(Records from a collection)
::::::::::

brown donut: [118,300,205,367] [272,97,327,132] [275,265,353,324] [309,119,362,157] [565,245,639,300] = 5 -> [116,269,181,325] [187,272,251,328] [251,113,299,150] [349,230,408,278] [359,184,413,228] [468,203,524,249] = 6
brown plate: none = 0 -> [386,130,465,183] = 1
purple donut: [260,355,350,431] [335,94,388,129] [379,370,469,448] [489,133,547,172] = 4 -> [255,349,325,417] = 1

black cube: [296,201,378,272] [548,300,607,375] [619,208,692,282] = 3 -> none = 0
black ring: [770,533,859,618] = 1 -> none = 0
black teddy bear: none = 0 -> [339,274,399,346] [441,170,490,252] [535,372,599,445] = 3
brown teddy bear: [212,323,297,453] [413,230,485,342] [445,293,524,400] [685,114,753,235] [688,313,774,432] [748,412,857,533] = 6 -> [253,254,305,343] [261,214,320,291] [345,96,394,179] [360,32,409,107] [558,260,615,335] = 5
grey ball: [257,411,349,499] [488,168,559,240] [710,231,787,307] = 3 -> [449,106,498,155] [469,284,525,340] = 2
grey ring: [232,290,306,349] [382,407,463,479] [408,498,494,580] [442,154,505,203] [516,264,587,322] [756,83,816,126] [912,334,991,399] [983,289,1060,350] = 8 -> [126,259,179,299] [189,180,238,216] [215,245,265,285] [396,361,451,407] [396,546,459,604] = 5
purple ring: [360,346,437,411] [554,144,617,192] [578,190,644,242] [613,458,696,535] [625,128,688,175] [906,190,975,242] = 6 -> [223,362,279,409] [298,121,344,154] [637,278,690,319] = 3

::::::::::

* **Work request**:
Each line of the entries where the string "brown" occurs should be shown.

* **Answer**:
brown donut: [118,300,205,367] [272,97,327,132] [275,265,353,324] [309,119,362,157] [565,245,639,300] = 5 -> [116,269,181,325] [187,272,251,328] [251,113,299,150] [349,230,408,278] [359,184,413,228] [468,203,524,249] = 6
brown plate: none = 0 -> [386,130,465,183] = 1
brown teddy bear: [212,323,297,453] [413,230,485,342] [445,293,524,400] [685,114,753,235] [688,313,774,432] [748,412,857,533] = 6 -> [253,254,305,343] [261,214,320,291] [345,96,394,179] [360,32,409,107] [558,260,615,335] = 5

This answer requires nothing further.